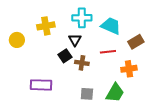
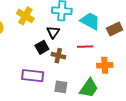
yellow cross: (46, 26) -> (25, 16), turned 36
brown rectangle: (136, 42) -> (115, 29), moved
purple rectangle: (41, 85) -> (33, 76), moved

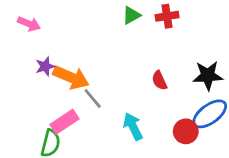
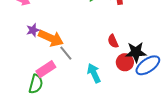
black star: (208, 75) -> (136, 52), moved
red circle: (186, 131) -> (125, 62), moved

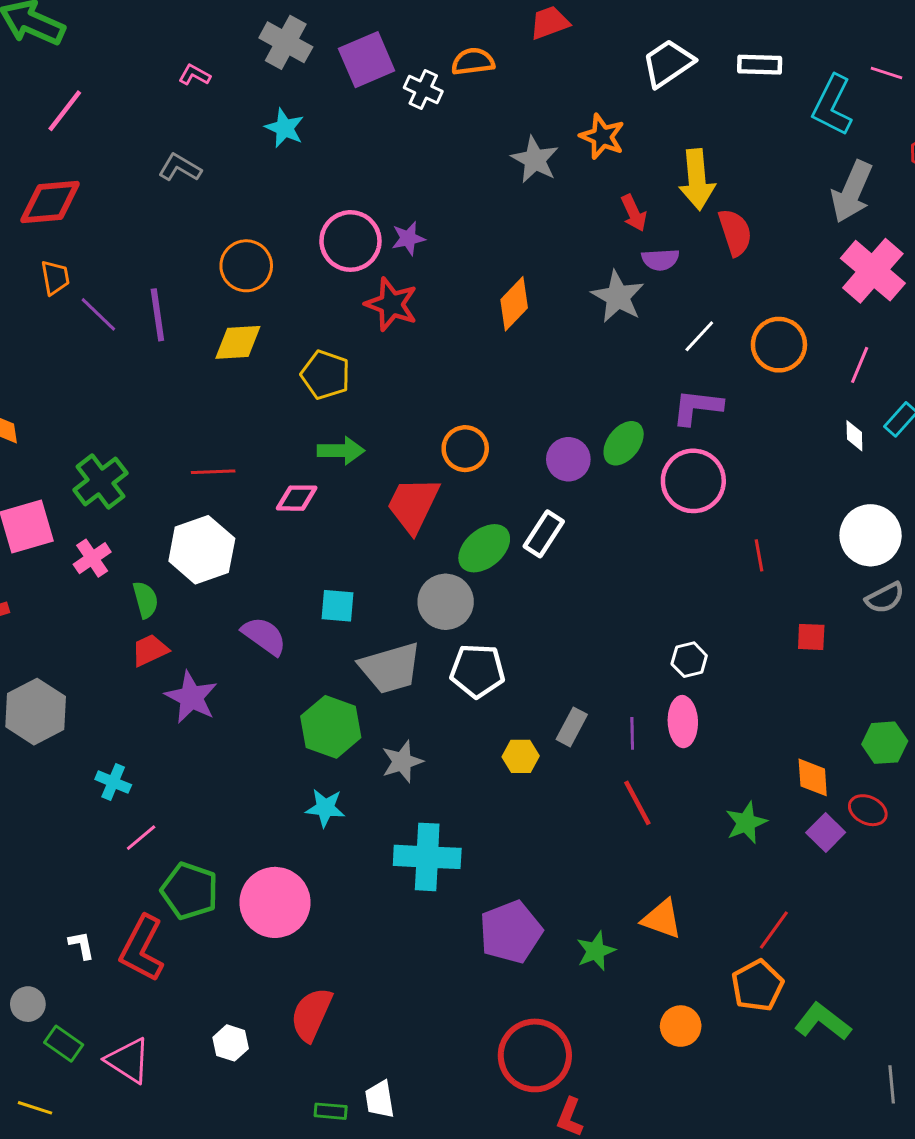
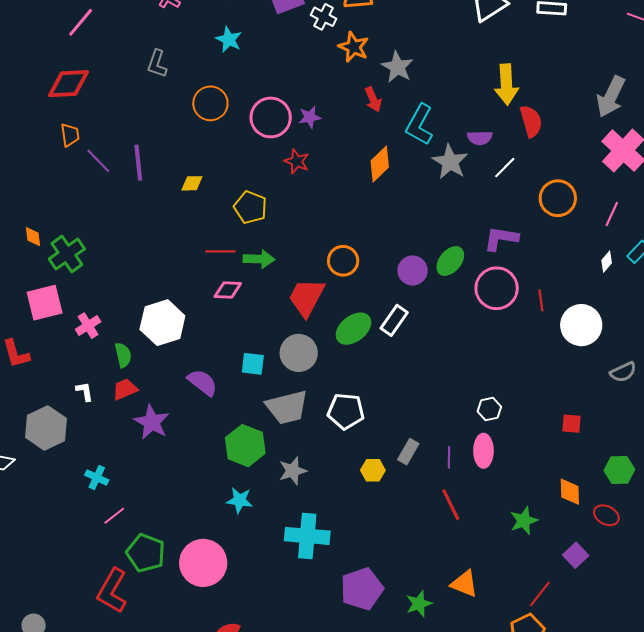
cyan L-shape: (832, 105) -> (419, 125), moved
orange star: (602, 137) -> (354, 47), moved
gray L-shape: (180, 168) -> (157, 64), turned -104
red arrow: (634, 213) -> (373, 99), moved
orange circle: (246, 266) -> (210, 103), moved
red star: (391, 304) -> (297, 161), size x0.7
white line: (699, 336) -> (505, 168), moved
yellow diamond: (238, 342) -> (192, 183), size x0.7
white diamond: (854, 436) -> (607, 262), turned 40
red line: (213, 472) -> (220, 251), moved
green cross: (100, 482) -> (67, 254), moved
white circle: (871, 535) -> (581, 325), moved
red line: (759, 555) -> (541, 300), moved
gray circle: (446, 602) -> (299, 353), moved
red square: (811, 637) -> (572, 424), moved
purple square: (826, 833) -> (576, 555), moved
white L-shape: (81, 945) -> (85, 391), moved

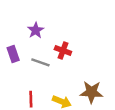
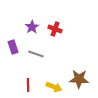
red cross: (63, 50) -> (55, 29), moved

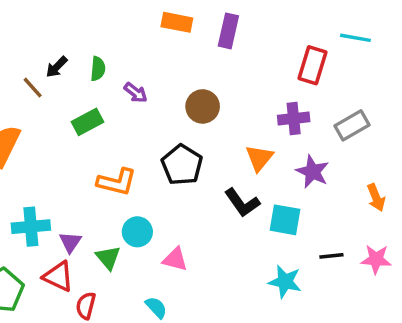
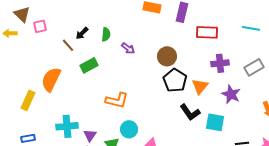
cyan line: (355, 38) -> (251, 28), moved
red rectangle: (312, 65) -> (207, 32), moved, turned 75
green rectangle: (88, 122) -> (89, 65), moved
black pentagon: (182, 165) -> (175, 80), moved

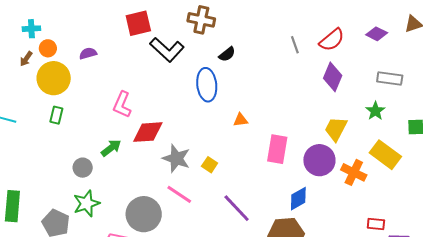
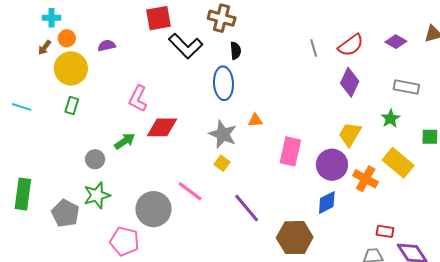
black semicircle: (227, 54) -> (236, 51), moved, turned -60
gray star: (176, 158) -> (223, 134), moved
blue diamond: (298, 199) -> (327, 203), moved

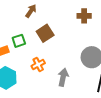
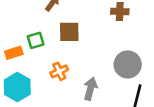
brown square: (45, 33) -> (69, 32), turned 30

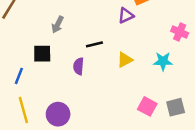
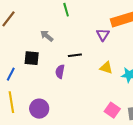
purple triangle: (126, 16) -> (103, 35), turned -40
gray arrow: (58, 25) -> (47, 36), turned 96
yellow triangle: (125, 60) -> (106, 68), moved, turned 40

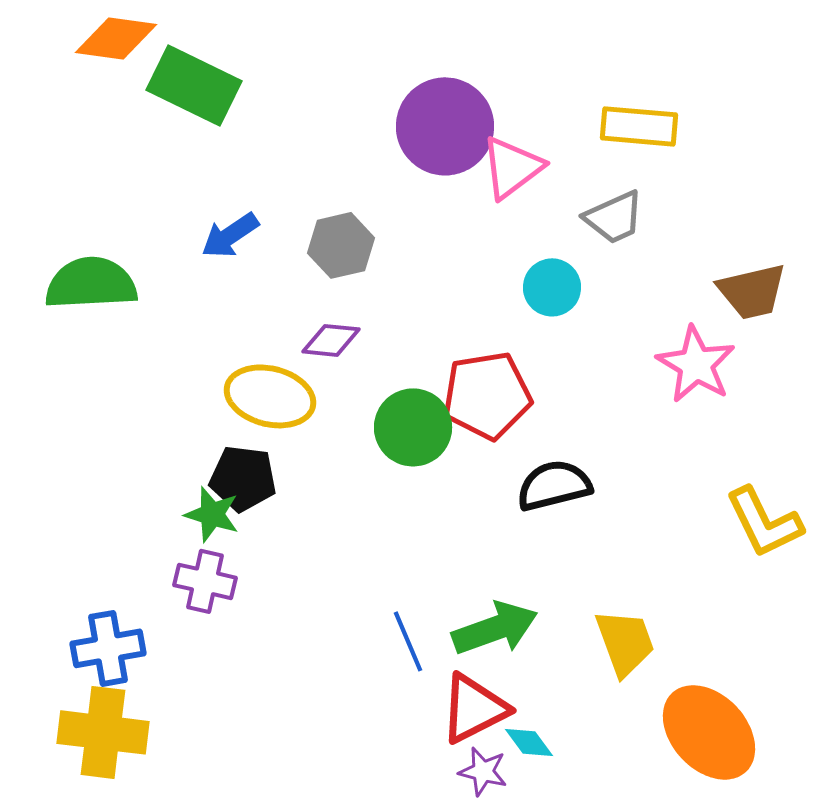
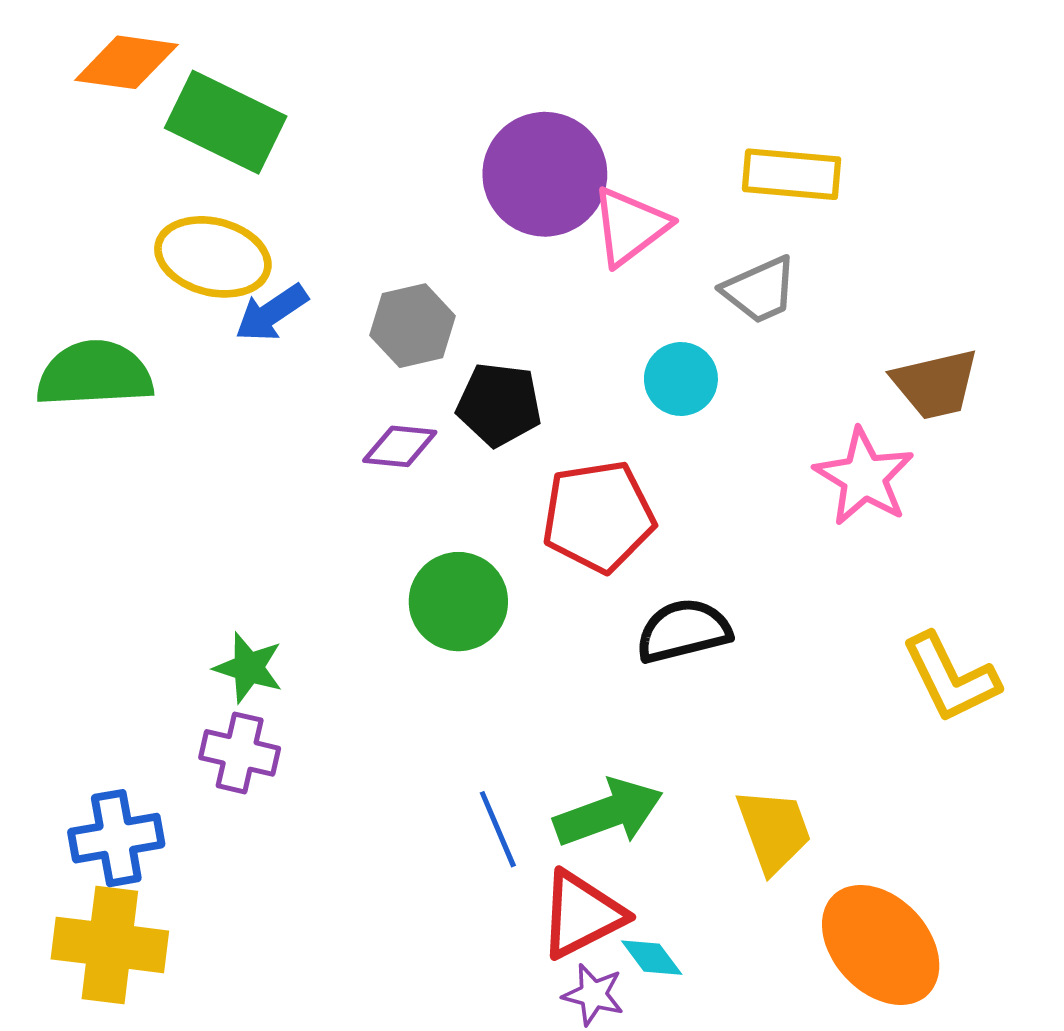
yellow ellipse: (270, 396) -> (213, 257), moved
green circle: (413, 427) -> (458, 602), moved
black pentagon: (243, 478) -> (499, 404), moved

• **TASK BRIEF**: Please go through the material and return each line where the word "triangle" appears.

• **RESPONSE BELOW**:
purple triangle: (126, 16) -> (103, 35), turned -40
yellow triangle: (125, 60) -> (106, 68), moved, turned 40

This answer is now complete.